> Data items
################
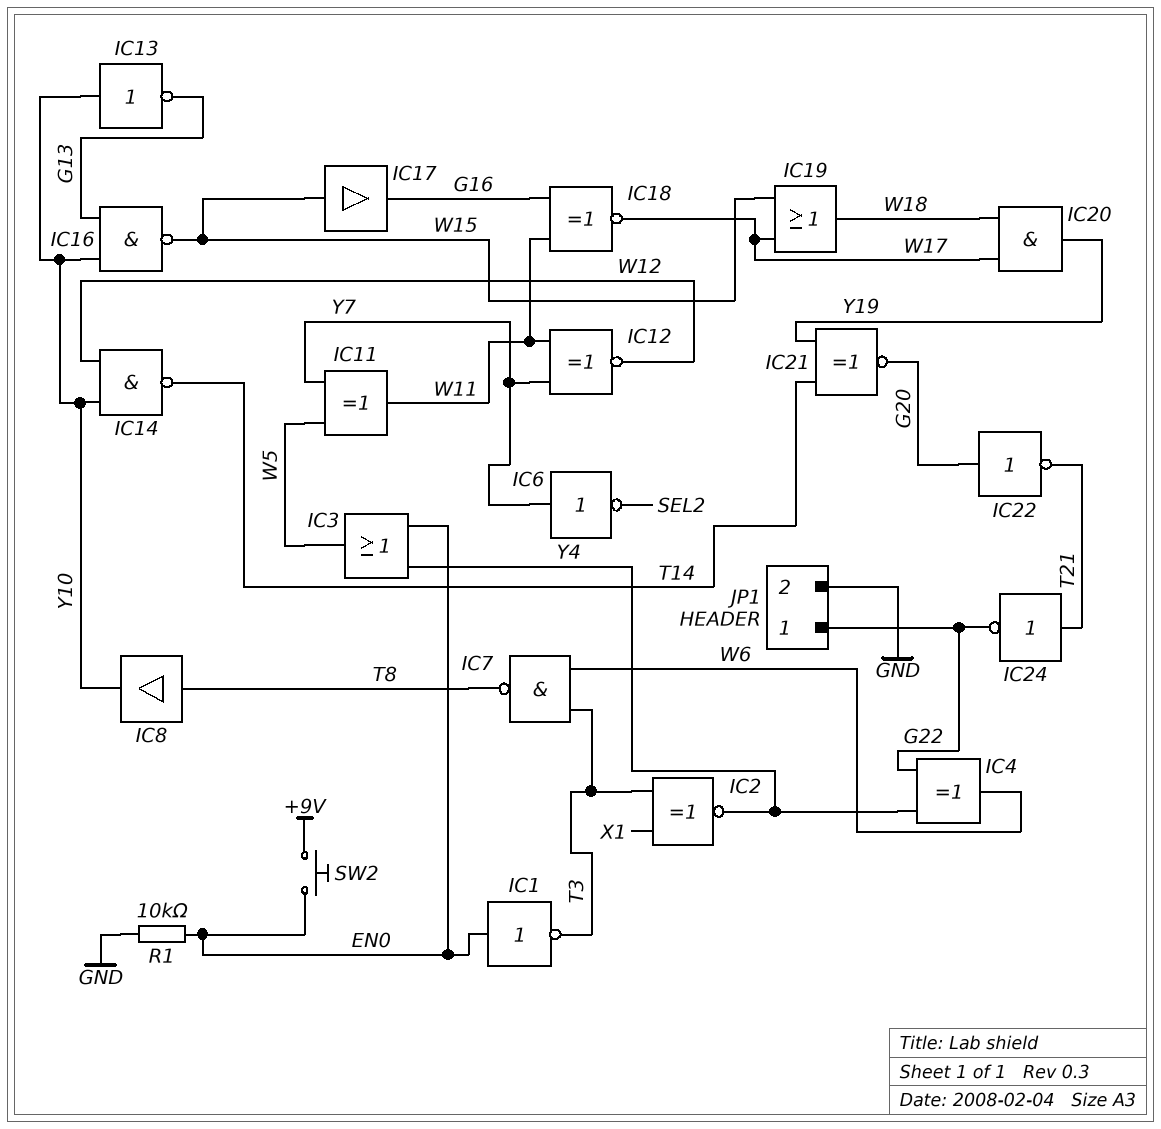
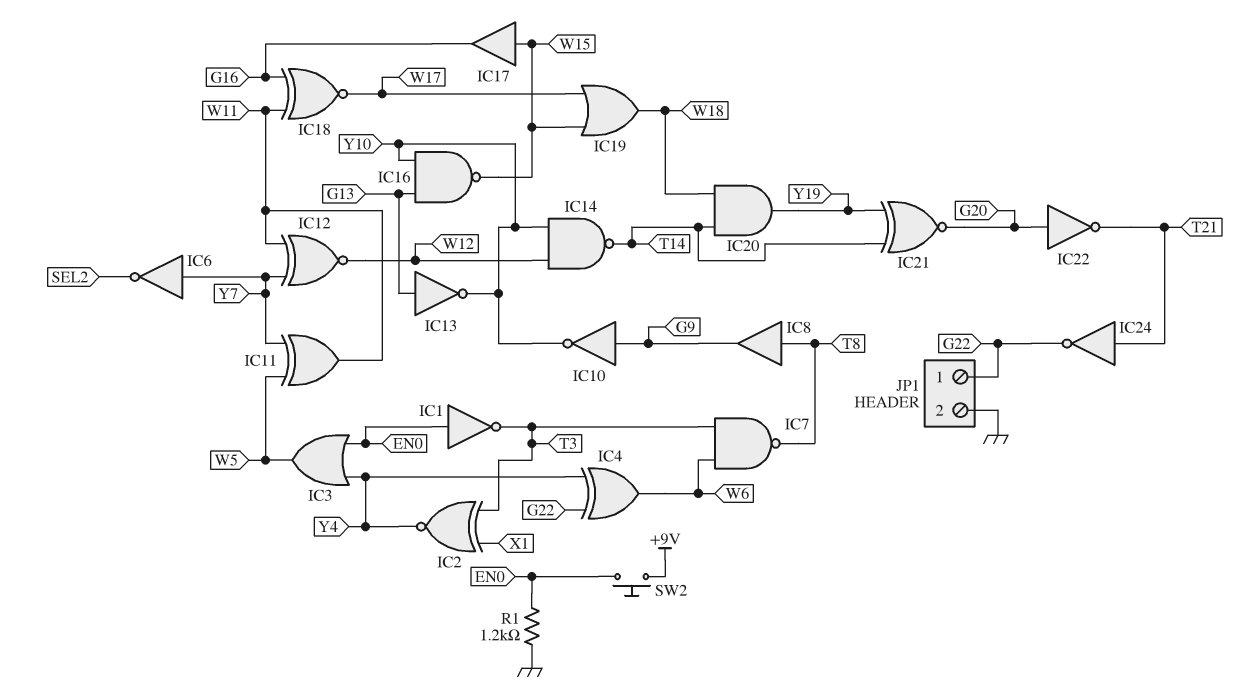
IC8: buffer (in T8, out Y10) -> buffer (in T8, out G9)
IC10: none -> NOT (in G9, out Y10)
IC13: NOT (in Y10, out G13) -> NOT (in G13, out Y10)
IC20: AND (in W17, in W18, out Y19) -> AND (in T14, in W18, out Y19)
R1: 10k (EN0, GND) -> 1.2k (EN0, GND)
################
> What the exercise asks
Please retype the records above starting with the line that contains "IC20: AND (in" and stopping after the last line, changing nothing.

> Answer
IC20: AND (in W17, in W18, out Y19) -> AND (in T14, in W18, out Y19)
R1: 10k (EN0, GND) -> 1.2k (EN0, GND)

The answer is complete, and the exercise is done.